Work item: Restate verbatim the span of lines below between the line with "purple circle: (733, 975)" and the line with "yellow square: (635, 1025)", including those two lines, and only that span.

Exercise input:
▽

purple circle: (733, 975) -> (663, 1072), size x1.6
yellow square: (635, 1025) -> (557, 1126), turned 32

△
▽

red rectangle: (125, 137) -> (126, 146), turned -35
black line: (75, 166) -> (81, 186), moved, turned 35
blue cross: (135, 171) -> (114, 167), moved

△
▽

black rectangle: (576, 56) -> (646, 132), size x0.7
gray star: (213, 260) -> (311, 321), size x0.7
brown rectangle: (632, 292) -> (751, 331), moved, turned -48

△

Answer box:
purple circle: (733, 975) -> (663, 1072), size x1.6
yellow square: (635, 1025) -> (557, 1126), turned 32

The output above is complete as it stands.